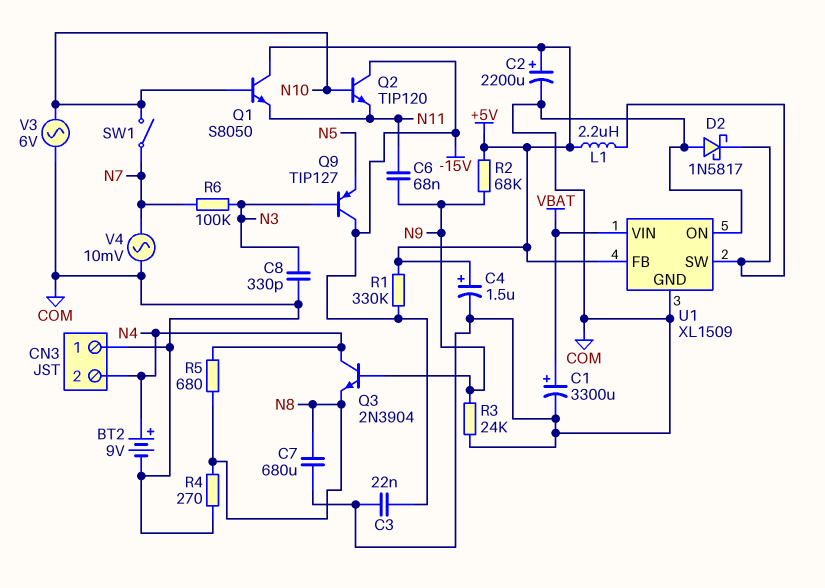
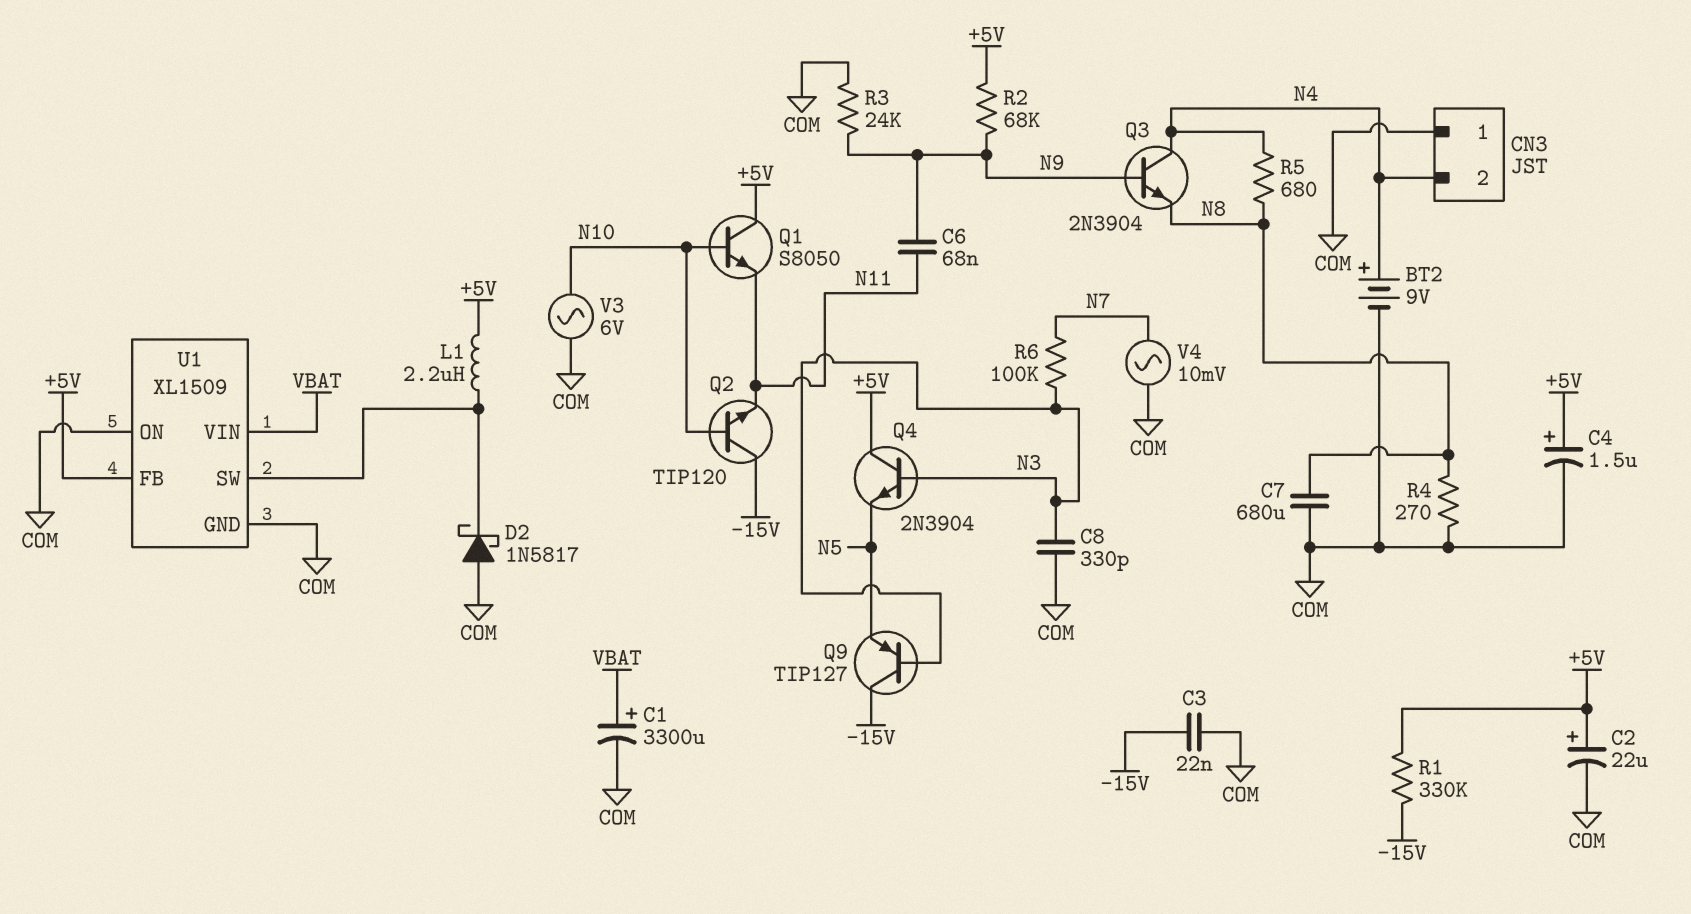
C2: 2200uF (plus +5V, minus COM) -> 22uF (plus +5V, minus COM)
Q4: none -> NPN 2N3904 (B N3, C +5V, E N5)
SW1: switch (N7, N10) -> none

...

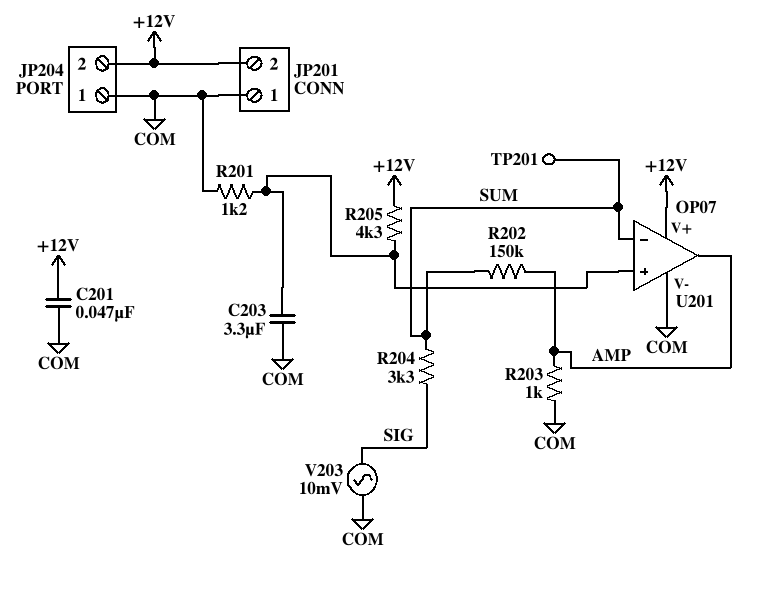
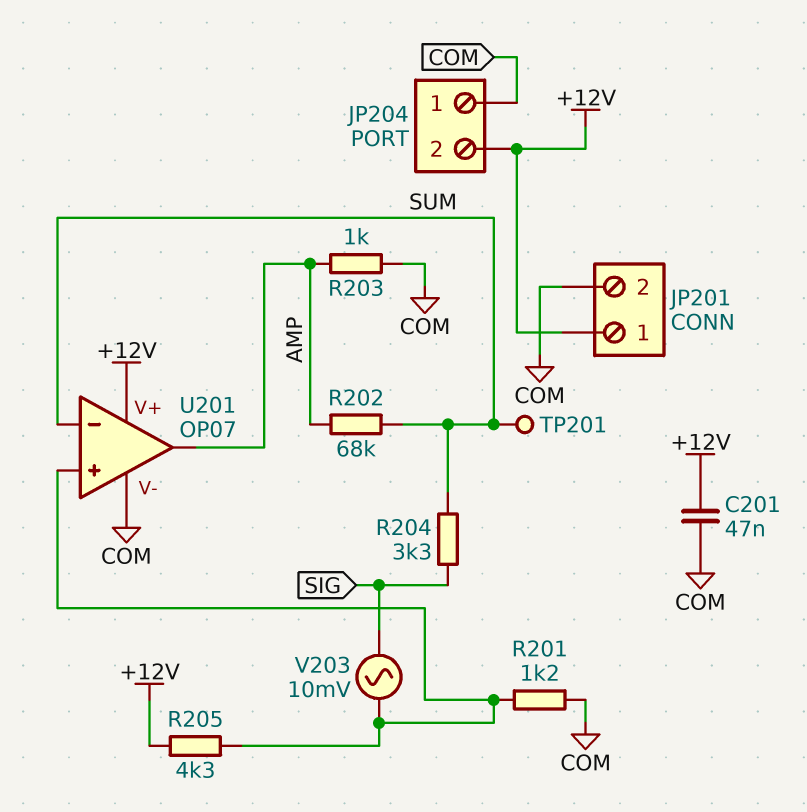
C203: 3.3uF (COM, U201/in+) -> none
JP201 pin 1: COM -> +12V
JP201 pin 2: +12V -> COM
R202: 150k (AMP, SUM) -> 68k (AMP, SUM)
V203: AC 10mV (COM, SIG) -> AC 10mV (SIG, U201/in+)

> [Task to complete]:
Once you find the line with "JP201 pin 2: +12V -> COM" above, print it and every line after it up to and including the line with "V203: AC 10mV", exactly as written and nothing else.

> [Response to this exercise]:
JP201 pin 2: +12V -> COM
R202: 150k (AMP, SUM) -> 68k (AMP, SUM)
V203: AC 10mV (COM, SIG) -> AC 10mV (SIG, U201/in+)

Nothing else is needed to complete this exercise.